Exercise brief | Copy every line of the data exactly, keeping out any picture.

Data section |
-------

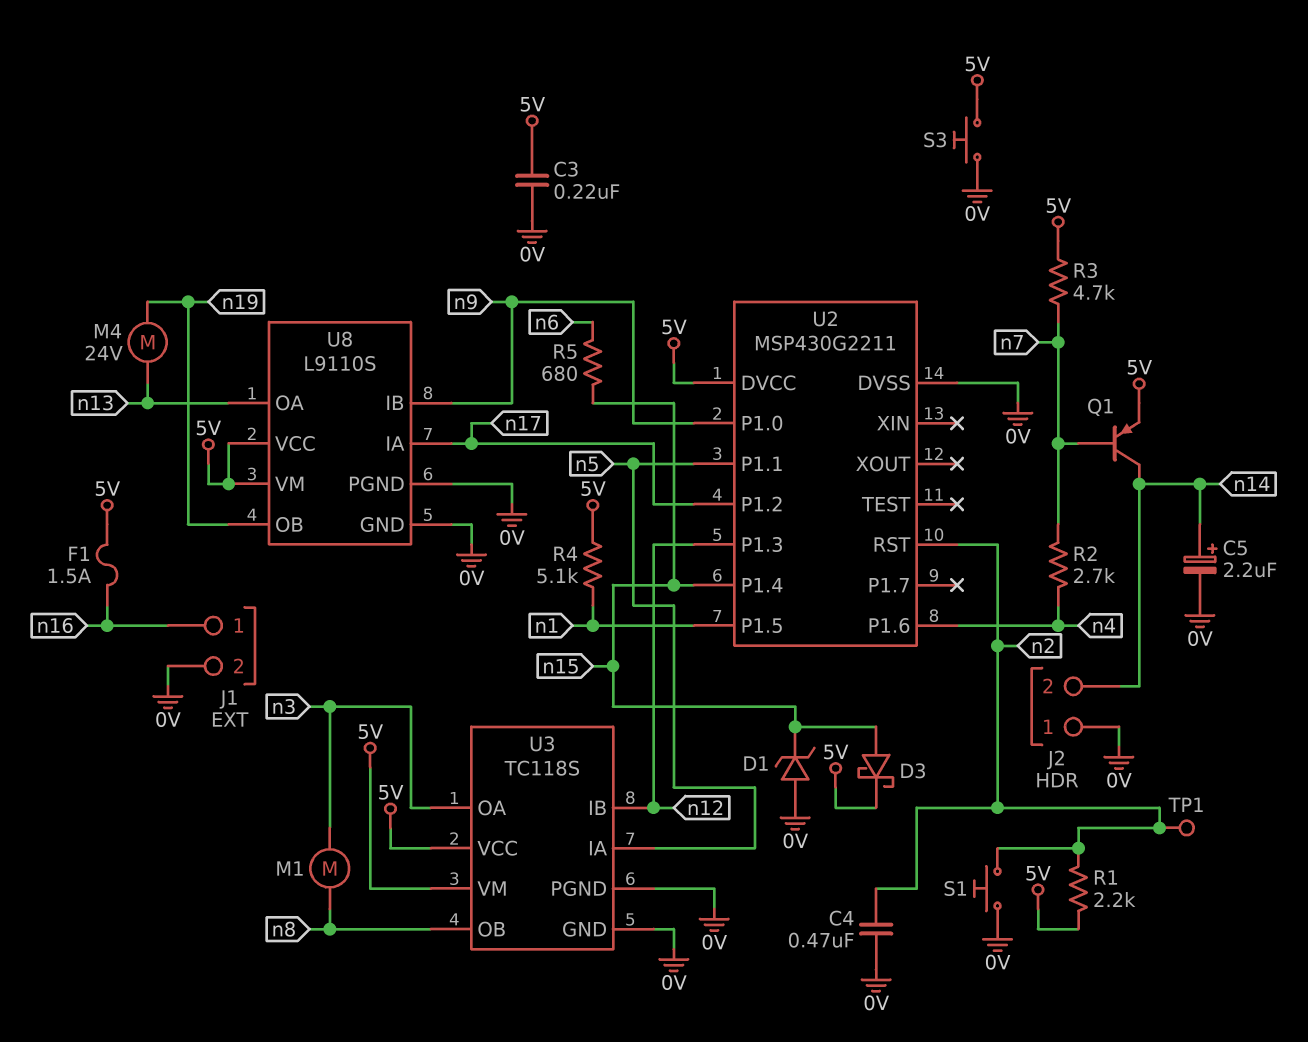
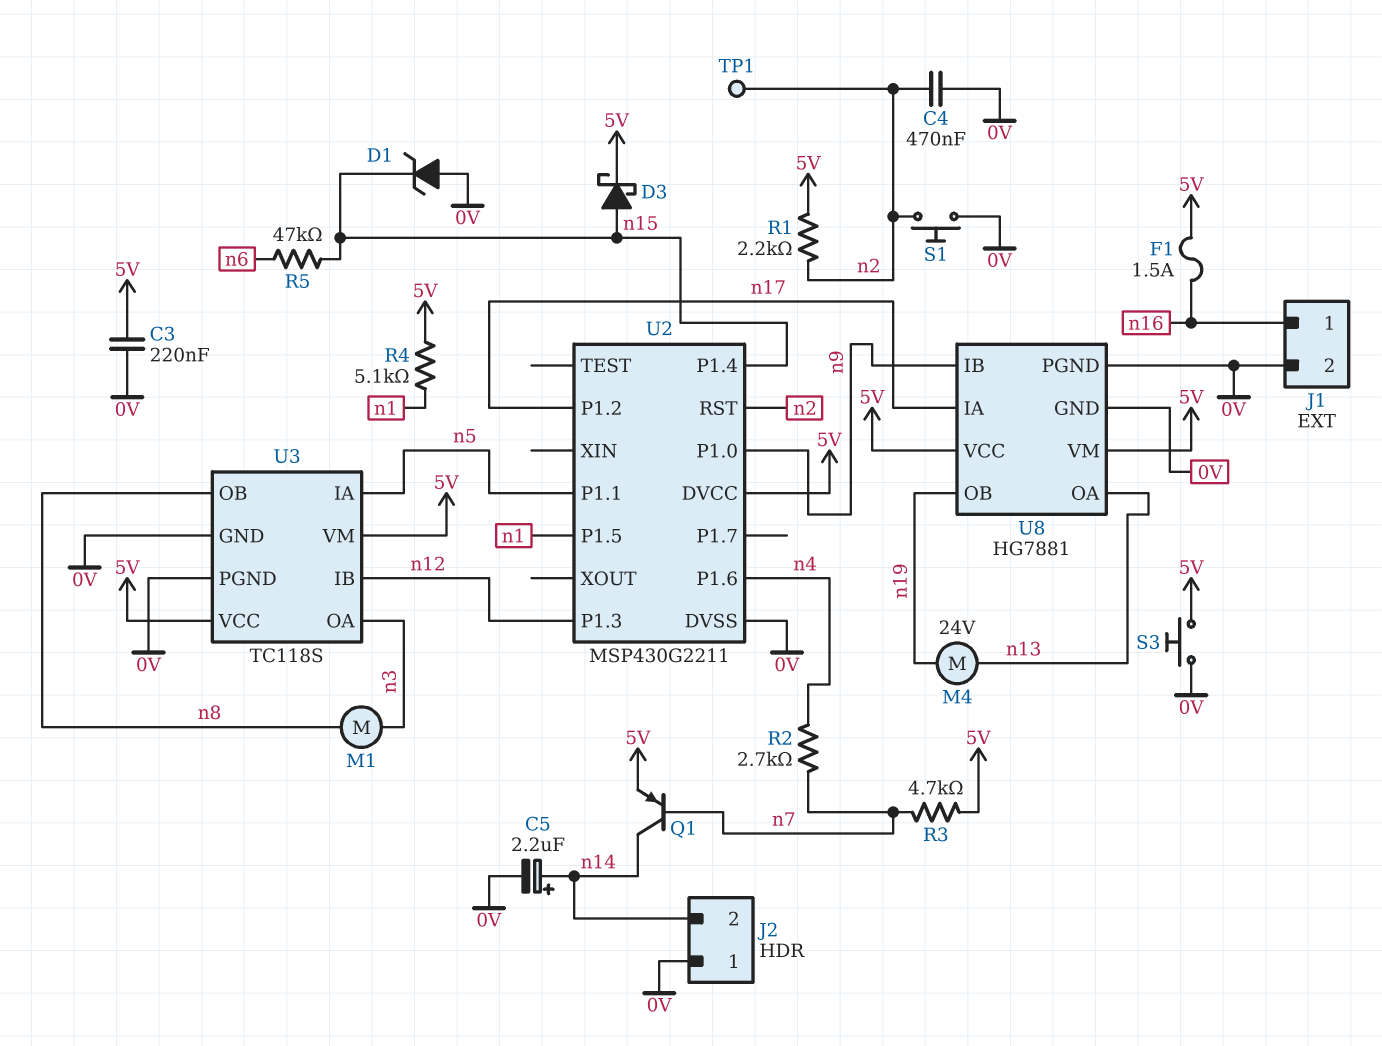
R5: 680 (n6, n15) -> 47k (n6, n15)
U8: L9110S -> HG7881

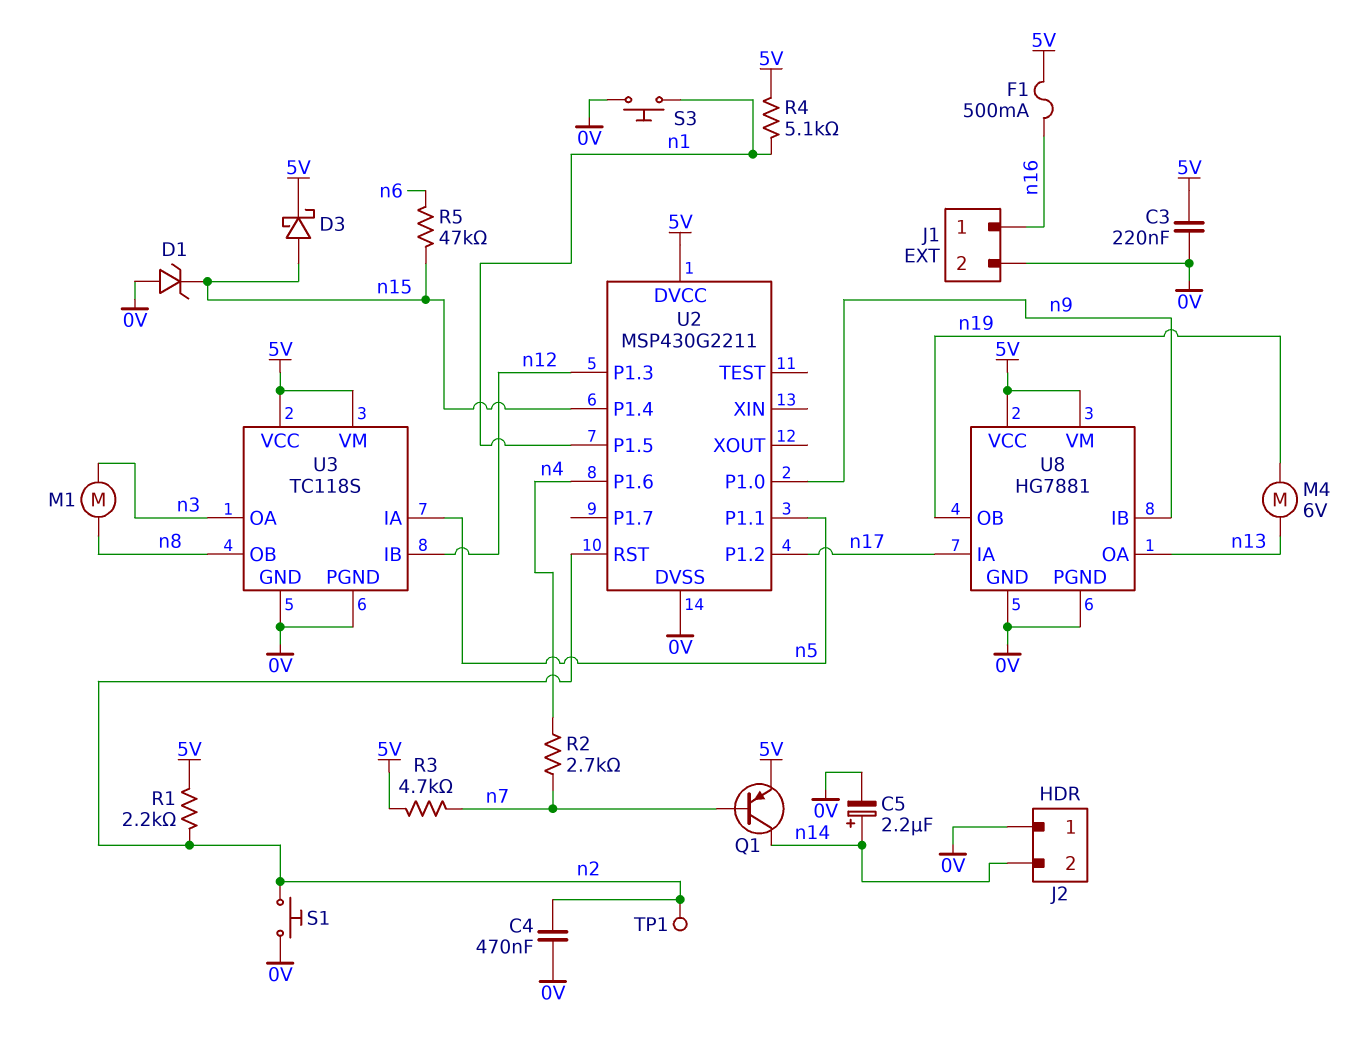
F1: 1.5A (5V, n16) -> 500mA (5V, n16)
M4: motor 24V (n13, n19) -> motor 6V (n13, n19)
S3: button (0V, 5V) -> button (0V, n1)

-------

Reply to the exercise |
R5: 680 (n6, n15) -> 47k (n6, n15)
U8: L9110S -> HG7881

F1: 1.5A (5V, n16) -> 500mA (5V, n16)
M4: motor 24V (n13, n19) -> motor 6V (n13, n19)
S3: button (0V, 5V) -> button (0V, n1)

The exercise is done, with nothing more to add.